=== What you need to do ===
Locate each line of the rows below that contains the string "provide", and copy those lines. Matching is case-sensitive.

[Record extracts]

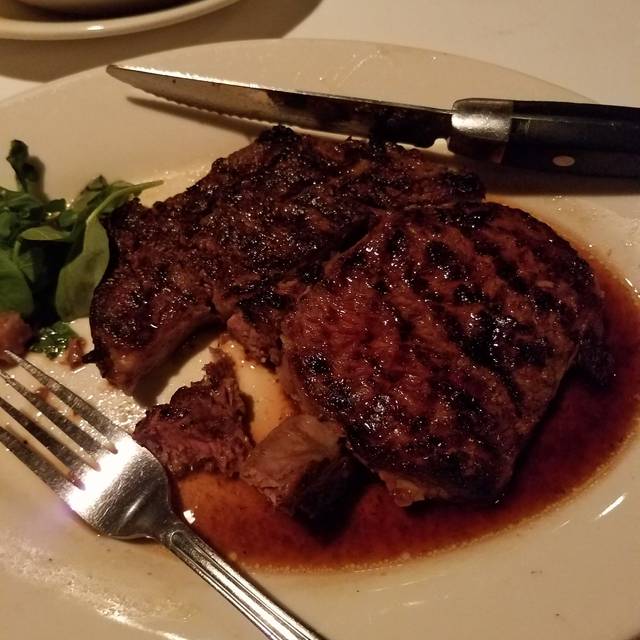
Where is `table`? Image resolution: width=640 pixels, height=640 pixels. table is located at coordinates (422, 25).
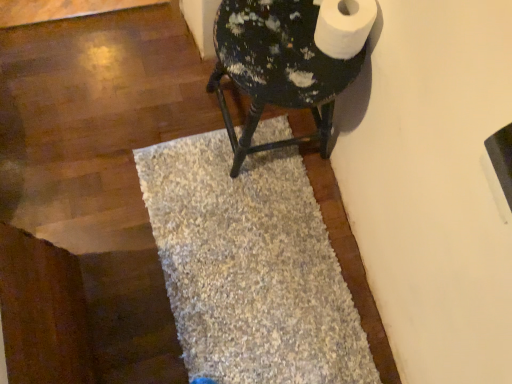
Question: Would you say white matte toilet paper at upper right is to the left or to the right of painted wood stool at upper right in the picture?

Choices:
 (A) right
 (B) left

Answer: (A)

Question: In terms of height, does white matte toilet paper at upper right look taller or shorter compared to painted wood stool at upper right?

Choices:
 (A) short
 (B) tall

Answer: (A)

Question: Based on their relative distances, which object is nearer to the white matte toilet paper at upper right?

Choices:
 (A) painted wood stool at upper right
 (B) beige shaggy bath mat at center

Answer: (A)

Question: Based on their relative distances, which object is nearer to the painted wood stool at upper right?

Choices:
 (A) beige shaggy bath mat at center
 (B) white matte toilet paper at upper right

Answer: (B)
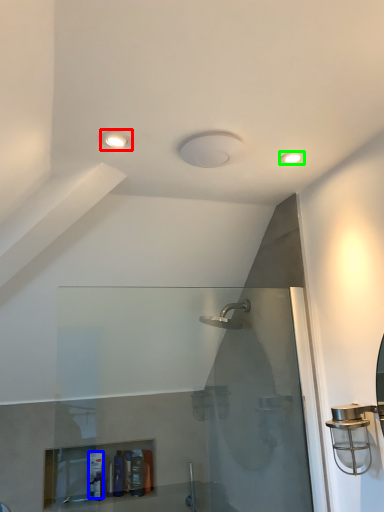
Question: Considering the real-world distances, which object is farthest from light fixture (highlighted by a red box)? toiletry (highlighted by a blue box) or light fixture (highlighted by a green box)?

Choices:
 (A) toiletry
 (B) light fixture

Answer: (A)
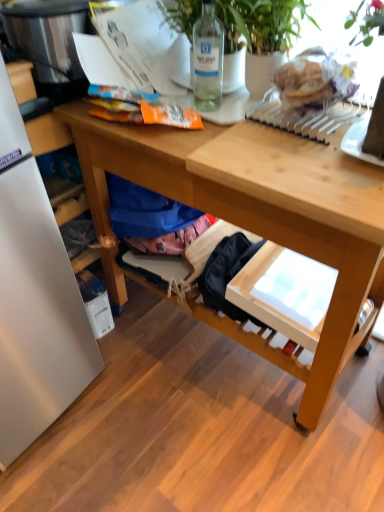
You are a GUI agent. You are given a task and a screenshot of the screen. Output one action in this format:
    pyautogui.click(x=<x>, y=<y>)
    Task: Click on the free space in front of green leafy plant at upper right
    
    Given the screenshot: What is the action you would take?
    pyautogui.click(x=231, y=140)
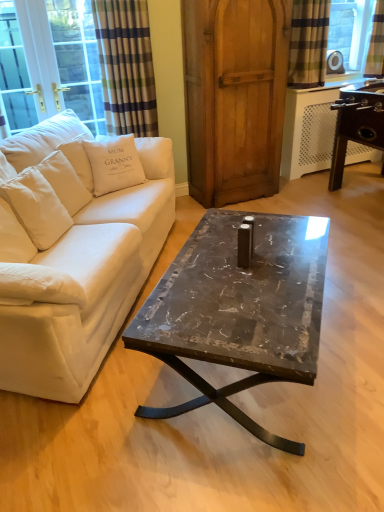
Question: Considering their positions, is white cotton pillow at upper left located in front of or behind plaid fabric curtain at upper right, which is the 2th curtain in left-to-right order?

Choices:
 (A) behind
 (B) front

Answer: (B)

Question: Is white cotton pillow at upper left inside or outside of plaid fabric curtain at upper right, marked as the 2th curtain in a right-to-left arrangement?

Choices:
 (A) inside
 (B) outside

Answer: (B)

Question: Considering the real-world distances, which object is closest to the white fabric couch at left?

Choices:
 (A) plaid fabric curtain at upper right, marked as the 2th curtain in a right-to-left arrangement
 (B) white fabric cushion at left
 (C) marble-coated coffee table at center
 (D) wooden armoire at center
 (E) plaid fabric curtain at upper right, which is the 3th curtain in left-to-right order

Answer: (C)

Question: Which object is positioned farthest from the white fabric cushion at left?

Choices:
 (A) white fabric couch at left
 (B) marble-coated coffee table at center
 (C) plaid fabric curtain at upper right, which is the 2th curtain in left-to-right order
 (D) plaid fabric curtain at upper left, the third curtain positioned from the right
 (E) wooden armoire at center

Answer: (B)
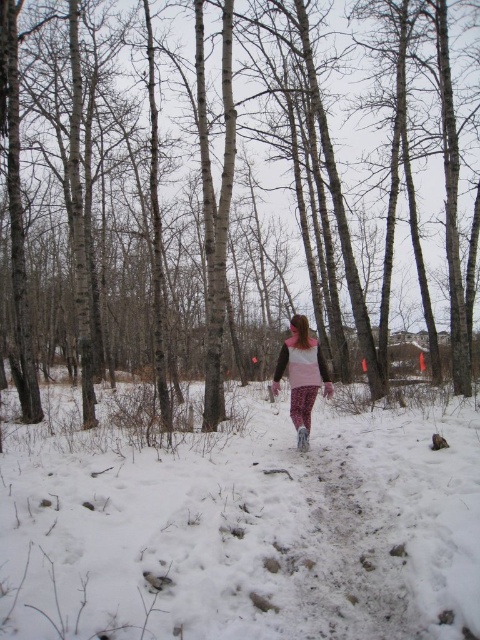
Is brown smooth tree at center positioned behind white powdery snow at center?

Yes, brown smooth tree at center is further from the viewer.

Does brown smooth tree at center have a greater width compared to white powdery snow at center?

Yes, brown smooth tree at center is wider than white powdery snow at center.

What do you see at coordinates (216, 189) in the screenshot? I see `brown smooth tree at center` at bounding box center [216, 189].

This screenshot has width=480, height=640. I want to click on brown smooth tree at center, so click(216, 189).

Is brown smooth tree at center further to camera compared to pink fleece jacket at center?

No, it is in front of pink fleece jacket at center.

Between brown smooth tree at center and pink fleece jacket at center, which one has less height?

pink fleece jacket at center is shorter.

Which is in front, point (67, 204) or point (297, 339)?

Point (297, 339) is in front.

Find the location of a particular element. brown smooth tree at center is located at coordinates (216, 189).

Is white powdery snow at center bigger than pink fleece jacket at center?

Yes.

Who is shorter, white powdery snow at center or pink fleece jacket at center?

white powdery snow at center

Locate an element on the screen. This screenshot has height=640, width=480. white powdery snow at center is located at coordinates (244, 529).

You are a GUI agent. You are given a task and a screenshot of the screen. Output one action in this format:
    pyautogui.click(x=<x>, y=<y>)
    Task: Click on the white powdery snow at center
    The width and height of the screenshot is (480, 640).
    Given the screenshot: What is the action you would take?
    pyautogui.click(x=244, y=529)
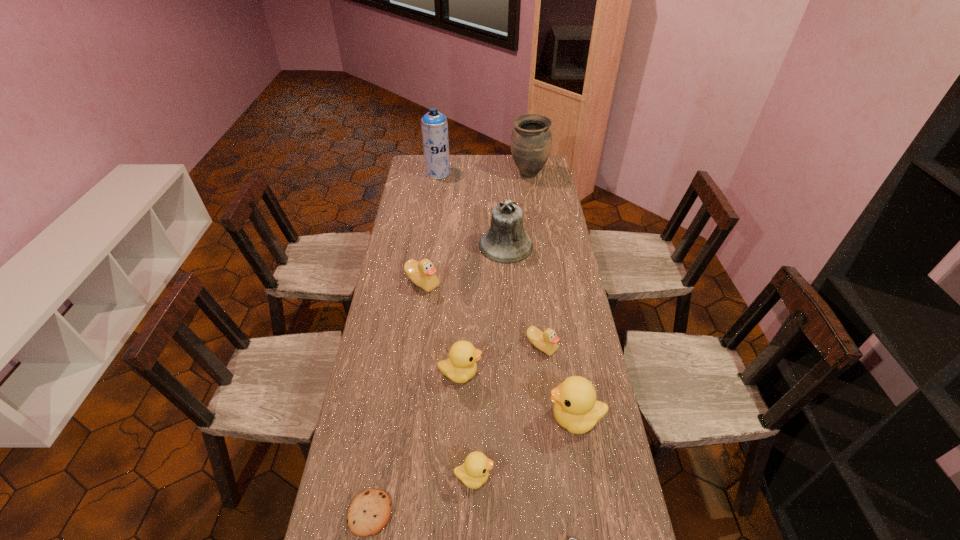
Locate an element on the screen. Image resolution: width=960 pixels, height=540 pixels. empty location between the ninth tallest object and the fifth farthest object is located at coordinates (456, 430).

This screenshot has height=540, width=960. I want to click on free spot between the cookie and the fourth farthest object, so click(x=396, y=398).

Image resolution: width=960 pixels, height=540 pixels. I want to click on empty space between the farthest duck and the second smallest yellow duck, so click(x=442, y=328).

Locate an element on the screen. The image size is (960, 540). free area in between the nearest duck and the bell is located at coordinates (490, 361).

Find the location of a particular element. The image size is (960, 540). object that ranks as the closest to the bell is located at coordinates (422, 273).

I want to click on object that is the third closest to the third nearest duck, so pos(474,472).

Locate which duck ranks in proximity to the shortest object. Please provide its 2D coordinates. Your answer should be formatted as a tuple, i.e. [(x, y)], where the tuple contains the x and y coordinates of a point satisfying the conditions above.

[(474, 472)]

You are a GUI agent. You are given a task and a screenshot of the screen. Output one action in this format:
    pyautogui.click(x=<x>, y=<y>)
    Task: Click on the duck that stands as the fourth closest to the farthest duck
    This screenshot has height=540, width=960.
    Given the screenshot: What is the action you would take?
    pyautogui.click(x=474, y=472)

Locate an element on the screen. Image resolution: width=960 pixels, height=540 pixels. yellow duck that is the second closest to the nearest duck is located at coordinates (461, 366).

Point out which yellow duck is positioned as the third nearest to the urn. Please provide its 2D coordinates. Your answer should be formatted as a tuple, i.e. [(x, y)], where the tuple contains the x and y coordinates of a point satisfying the conditions above.

[(474, 472)]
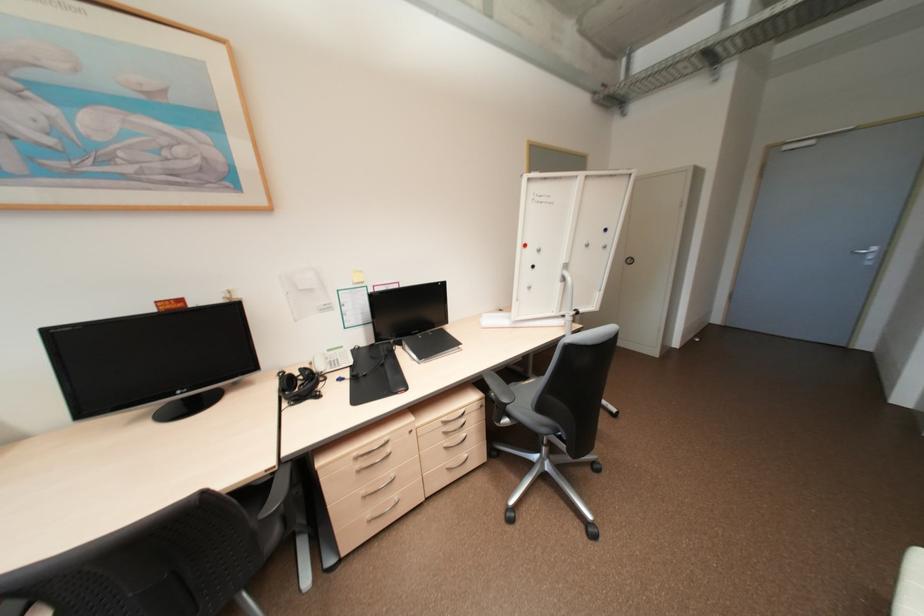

[/Record extracts]

=== Response below ===
Locate which duck ranks in proximity to the shortest object. Please provide its 2D coordinates. Your answer should be formatted as a tuple, i.e. [(x, y)], where the tuple contains the x and y coordinates of a point satisfying the conditions above.
Point out which yellow duck is positioned as the third nearest to the urn. Please provide its 2D coordinates. Your answer should be formatted as a tuple, i.e. [(x, y)], where the tuple contains the x and y coordinates of a point satisfying the conditions above.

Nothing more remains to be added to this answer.